| Information provided |
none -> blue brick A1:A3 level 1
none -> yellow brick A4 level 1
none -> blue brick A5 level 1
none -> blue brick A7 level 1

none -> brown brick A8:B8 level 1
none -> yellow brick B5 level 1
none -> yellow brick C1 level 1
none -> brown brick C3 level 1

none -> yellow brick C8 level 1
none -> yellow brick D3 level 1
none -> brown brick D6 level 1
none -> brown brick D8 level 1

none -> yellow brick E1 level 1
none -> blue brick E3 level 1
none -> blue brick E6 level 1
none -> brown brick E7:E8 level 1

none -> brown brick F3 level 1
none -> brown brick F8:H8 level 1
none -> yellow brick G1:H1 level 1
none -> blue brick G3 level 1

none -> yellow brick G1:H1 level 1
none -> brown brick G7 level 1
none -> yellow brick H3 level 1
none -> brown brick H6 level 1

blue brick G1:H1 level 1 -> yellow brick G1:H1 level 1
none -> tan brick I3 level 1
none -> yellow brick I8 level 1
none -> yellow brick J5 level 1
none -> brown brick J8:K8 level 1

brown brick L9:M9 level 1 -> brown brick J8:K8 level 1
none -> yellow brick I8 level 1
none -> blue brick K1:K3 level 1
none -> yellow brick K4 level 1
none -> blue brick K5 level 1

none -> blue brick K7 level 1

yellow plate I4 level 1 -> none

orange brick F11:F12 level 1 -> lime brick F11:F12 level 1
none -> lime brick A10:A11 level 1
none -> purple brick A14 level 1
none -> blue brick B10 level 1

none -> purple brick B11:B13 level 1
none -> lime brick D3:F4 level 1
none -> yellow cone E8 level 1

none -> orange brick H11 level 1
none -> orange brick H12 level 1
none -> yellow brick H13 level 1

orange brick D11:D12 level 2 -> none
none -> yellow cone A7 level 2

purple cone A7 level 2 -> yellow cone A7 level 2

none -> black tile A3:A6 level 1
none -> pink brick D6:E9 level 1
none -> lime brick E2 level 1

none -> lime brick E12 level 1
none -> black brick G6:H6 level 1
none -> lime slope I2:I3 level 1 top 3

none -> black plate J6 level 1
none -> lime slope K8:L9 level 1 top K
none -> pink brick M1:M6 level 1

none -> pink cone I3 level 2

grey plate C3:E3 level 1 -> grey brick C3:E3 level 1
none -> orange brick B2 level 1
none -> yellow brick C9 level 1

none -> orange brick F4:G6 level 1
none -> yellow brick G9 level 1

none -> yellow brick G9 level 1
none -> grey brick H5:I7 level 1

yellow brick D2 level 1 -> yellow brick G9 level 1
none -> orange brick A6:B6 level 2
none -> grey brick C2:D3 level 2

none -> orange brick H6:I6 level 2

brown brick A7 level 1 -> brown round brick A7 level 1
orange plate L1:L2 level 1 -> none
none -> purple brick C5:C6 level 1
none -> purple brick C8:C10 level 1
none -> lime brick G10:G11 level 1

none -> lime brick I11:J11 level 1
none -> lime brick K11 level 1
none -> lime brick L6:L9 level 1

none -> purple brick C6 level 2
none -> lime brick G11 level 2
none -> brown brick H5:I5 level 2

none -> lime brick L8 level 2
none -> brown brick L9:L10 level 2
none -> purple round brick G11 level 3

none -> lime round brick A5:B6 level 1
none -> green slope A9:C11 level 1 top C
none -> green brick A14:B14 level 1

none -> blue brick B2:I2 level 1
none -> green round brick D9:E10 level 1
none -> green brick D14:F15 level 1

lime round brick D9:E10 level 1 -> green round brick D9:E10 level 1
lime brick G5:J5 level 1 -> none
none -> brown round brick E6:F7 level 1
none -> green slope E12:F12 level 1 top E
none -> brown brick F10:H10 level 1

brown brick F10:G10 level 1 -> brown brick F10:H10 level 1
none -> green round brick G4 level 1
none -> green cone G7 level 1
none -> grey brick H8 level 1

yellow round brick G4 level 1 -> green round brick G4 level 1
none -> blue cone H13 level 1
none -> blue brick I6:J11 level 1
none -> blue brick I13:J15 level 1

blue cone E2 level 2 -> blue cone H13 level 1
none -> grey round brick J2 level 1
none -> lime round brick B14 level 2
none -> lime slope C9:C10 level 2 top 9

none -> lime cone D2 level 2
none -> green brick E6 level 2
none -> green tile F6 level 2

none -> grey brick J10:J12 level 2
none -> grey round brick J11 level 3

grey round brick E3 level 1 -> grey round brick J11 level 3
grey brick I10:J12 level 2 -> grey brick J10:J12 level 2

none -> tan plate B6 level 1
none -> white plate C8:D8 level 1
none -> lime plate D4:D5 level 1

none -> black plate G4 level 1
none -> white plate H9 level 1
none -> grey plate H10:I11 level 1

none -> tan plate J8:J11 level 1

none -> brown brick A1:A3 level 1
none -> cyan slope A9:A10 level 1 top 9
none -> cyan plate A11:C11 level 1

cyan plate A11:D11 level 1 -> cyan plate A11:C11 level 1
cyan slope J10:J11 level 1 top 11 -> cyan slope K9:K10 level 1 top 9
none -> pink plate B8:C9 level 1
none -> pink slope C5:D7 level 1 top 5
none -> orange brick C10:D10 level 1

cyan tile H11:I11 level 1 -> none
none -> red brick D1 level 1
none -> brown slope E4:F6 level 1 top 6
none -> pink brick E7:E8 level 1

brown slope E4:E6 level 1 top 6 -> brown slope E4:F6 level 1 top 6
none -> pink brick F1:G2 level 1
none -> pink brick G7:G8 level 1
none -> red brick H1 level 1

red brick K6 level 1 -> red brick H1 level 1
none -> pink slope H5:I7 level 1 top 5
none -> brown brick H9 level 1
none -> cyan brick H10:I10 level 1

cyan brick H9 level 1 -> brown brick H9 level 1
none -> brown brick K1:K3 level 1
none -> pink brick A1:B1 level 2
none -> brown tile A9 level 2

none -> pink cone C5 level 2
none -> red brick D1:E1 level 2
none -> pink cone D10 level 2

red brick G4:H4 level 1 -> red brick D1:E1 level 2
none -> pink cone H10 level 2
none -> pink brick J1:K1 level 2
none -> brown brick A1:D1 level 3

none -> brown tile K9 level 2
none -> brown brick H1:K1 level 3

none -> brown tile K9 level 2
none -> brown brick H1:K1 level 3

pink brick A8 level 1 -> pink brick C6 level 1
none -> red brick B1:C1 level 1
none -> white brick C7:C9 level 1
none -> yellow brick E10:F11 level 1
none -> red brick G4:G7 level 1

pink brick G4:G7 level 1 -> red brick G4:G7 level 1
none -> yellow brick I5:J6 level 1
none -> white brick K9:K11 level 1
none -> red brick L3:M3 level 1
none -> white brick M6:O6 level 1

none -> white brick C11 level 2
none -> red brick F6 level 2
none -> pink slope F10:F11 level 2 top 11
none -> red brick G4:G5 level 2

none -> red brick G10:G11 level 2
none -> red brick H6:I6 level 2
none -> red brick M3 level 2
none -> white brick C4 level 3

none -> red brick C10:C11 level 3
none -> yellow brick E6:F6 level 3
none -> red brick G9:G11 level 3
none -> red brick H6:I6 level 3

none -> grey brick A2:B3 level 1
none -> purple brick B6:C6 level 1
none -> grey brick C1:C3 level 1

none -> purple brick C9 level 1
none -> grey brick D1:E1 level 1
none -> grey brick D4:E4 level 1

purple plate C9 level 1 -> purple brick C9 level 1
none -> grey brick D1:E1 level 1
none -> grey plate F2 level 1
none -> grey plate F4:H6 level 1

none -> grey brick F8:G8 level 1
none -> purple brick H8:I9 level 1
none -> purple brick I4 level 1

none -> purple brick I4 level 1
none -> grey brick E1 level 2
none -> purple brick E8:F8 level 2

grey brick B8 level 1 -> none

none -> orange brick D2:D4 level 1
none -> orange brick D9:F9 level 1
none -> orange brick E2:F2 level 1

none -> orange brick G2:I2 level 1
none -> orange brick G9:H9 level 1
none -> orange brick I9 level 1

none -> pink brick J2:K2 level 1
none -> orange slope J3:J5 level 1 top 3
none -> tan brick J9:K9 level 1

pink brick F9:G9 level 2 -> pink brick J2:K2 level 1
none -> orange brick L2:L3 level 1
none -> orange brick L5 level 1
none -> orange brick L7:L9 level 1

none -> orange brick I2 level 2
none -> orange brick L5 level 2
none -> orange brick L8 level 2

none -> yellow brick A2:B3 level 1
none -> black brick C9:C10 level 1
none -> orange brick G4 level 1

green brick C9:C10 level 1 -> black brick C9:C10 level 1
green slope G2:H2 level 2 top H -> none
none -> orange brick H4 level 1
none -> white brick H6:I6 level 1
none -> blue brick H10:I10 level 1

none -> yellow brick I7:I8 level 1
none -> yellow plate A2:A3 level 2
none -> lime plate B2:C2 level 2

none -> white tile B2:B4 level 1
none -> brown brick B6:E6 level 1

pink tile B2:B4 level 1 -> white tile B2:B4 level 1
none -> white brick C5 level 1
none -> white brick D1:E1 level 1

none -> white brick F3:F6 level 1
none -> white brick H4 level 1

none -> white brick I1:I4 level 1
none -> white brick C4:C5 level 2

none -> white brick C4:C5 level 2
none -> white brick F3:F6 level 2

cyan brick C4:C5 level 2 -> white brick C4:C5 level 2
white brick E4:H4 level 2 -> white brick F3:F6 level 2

| Assignment |
All lines in the listing above between the line with "none -> lime brick L8 level 2" and the line with "none -> lime slope C9:C10 level 2 top 9", inclusive, should be set down exactly, and no line outside that range.

| Exercise solution |
none -> lime brick L8 level 2
none -> brown brick L9:L10 level 2
none -> purple round brick G11 level 3

none -> lime round brick A5:B6 level 1
none -> green slope A9:C11 level 1 top C
none -> green brick A14:B14 level 1

none -> blue brick B2:I2 level 1
none -> green round brick D9:E10 level 1
none -> green brick D14:F15 level 1

lime round brick D9:E10 level 1 -> green round brick D9:E10 level 1
lime brick G5:J5 level 1 -> none
none -> brown round brick E6:F7 level 1
none -> green slope E12:F12 level 1 top E
none -> brown brick F10:H10 level 1

brown brick F10:G10 level 1 -> brown brick F10:H10 level 1
none -> green round brick G4 level 1
none -> green cone G7 level 1
none -> grey brick H8 level 1

yellow round brick G4 level 1 -> green round brick G4 level 1
none -> blue cone H13 level 1
none -> blue brick I6:J11 level 1
none -> blue brick I13:J15 level 1

blue cone E2 level 2 -> blue cone H13 level 1
none -> grey round brick J2 level 1
none -> lime round brick B14 level 2
none -> lime slope C9:C10 level 2 top 9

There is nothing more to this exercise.